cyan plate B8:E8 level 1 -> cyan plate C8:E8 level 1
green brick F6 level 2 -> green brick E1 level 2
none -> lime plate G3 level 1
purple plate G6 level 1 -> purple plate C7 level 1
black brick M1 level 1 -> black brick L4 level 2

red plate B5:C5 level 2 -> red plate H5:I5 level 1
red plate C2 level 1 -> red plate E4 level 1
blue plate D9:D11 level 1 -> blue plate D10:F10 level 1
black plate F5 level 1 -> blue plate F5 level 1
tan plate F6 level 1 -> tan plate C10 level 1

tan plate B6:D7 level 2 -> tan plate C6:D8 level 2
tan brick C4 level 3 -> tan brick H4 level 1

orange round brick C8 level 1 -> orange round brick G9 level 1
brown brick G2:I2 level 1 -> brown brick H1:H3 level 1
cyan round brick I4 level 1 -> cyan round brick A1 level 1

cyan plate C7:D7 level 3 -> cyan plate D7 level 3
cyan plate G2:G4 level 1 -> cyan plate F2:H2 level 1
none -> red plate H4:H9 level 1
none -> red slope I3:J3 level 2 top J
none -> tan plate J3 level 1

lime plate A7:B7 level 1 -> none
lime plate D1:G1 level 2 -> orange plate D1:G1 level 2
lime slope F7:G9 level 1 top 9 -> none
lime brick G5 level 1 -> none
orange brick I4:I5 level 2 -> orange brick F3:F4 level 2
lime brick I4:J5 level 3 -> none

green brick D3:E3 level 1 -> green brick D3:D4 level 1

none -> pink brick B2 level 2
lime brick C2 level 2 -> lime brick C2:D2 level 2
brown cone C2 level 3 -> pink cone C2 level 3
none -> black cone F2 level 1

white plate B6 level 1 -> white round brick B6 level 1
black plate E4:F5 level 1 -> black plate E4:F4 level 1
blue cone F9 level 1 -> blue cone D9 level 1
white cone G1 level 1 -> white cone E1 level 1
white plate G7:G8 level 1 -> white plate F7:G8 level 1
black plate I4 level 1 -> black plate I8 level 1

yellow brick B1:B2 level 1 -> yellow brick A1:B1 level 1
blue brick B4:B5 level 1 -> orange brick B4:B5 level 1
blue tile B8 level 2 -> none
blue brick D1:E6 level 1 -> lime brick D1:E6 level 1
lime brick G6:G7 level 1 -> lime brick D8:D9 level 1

__Activity__: Copy every line above exactly.

__Expected answer__:
cyan plate B8:E8 level 1 -> cyan plate C8:E8 level 1
green brick F6 level 2 -> green brick E1 level 2
none -> lime plate G3 level 1
purple plate G6 level 1 -> purple plate C7 level 1
black brick M1 level 1 -> black brick L4 level 2

red plate B5:C5 level 2 -> red plate H5:I5 level 1
red plate C2 level 1 -> red plate E4 level 1
blue plate D9:D11 level 1 -> blue plate D10:F10 level 1
black plate F5 level 1 -> blue plate F5 level 1
tan plate F6 level 1 -> tan plate C10 level 1

tan plate B6:D7 level 2 -> tan plate C6:D8 level 2
tan brick C4 level 3 -> tan brick H4 level 1

orange round brick C8 level 1 -> orange round brick G9 level 1
brown brick G2:I2 level 1 -> brown brick H1:H3 level 1
cyan round brick I4 level 1 -> cyan round brick A1 level 1

cyan plate C7:D7 level 3 -> cyan plate D7 level 3
cyan plate G2:G4 level 1 -> cyan plate F2:H2 level 1
none -> red plate H4:H9 level 1
none -> red slope I3:J3 level 2 top J
none -> tan plate J3 level 1

lime plate A7:B7 level 1 -> none
lime plate D1:G1 level 2 -> orange plate D1:G1 level 2
lime slope F7:G9 level 1 top 9 -> none
lime brick G5 level 1 -> none
orange brick I4:I5 level 2 -> orange brick F3:F4 level 2
lime brick I4:J5 level 3 -> none

green brick D3:E3 level 1 -> green brick D3:D4 level 1

none -> pink brick B2 level 2
lime brick C2 level 2 -> lime brick C2:D2 level 2
brown cone C2 level 3 -> pink cone C2 level 3
none -> black cone F2 level 1

white plate B6 level 1 -> white round brick B6 level 1
black plate E4:F5 level 1 -> black plate E4:F4 level 1
blue cone F9 level 1 -> blue cone D9 level 1
white cone G1 level 1 -> white cone E1 level 1
white plate G7:G8 level 1 -> white plate F7:G8 level 1
black plate I4 level 1 -> black plate I8 level 1

yellow brick B1:B2 level 1 -> yellow brick A1:B1 level 1
blue brick B4:B5 level 1 -> orange brick B4:B5 level 1
blue tile B8 level 2 -> none
blue brick D1:E6 level 1 -> lime brick D1:E6 level 1
lime brick G6:G7 level 1 -> lime brick D8:D9 level 1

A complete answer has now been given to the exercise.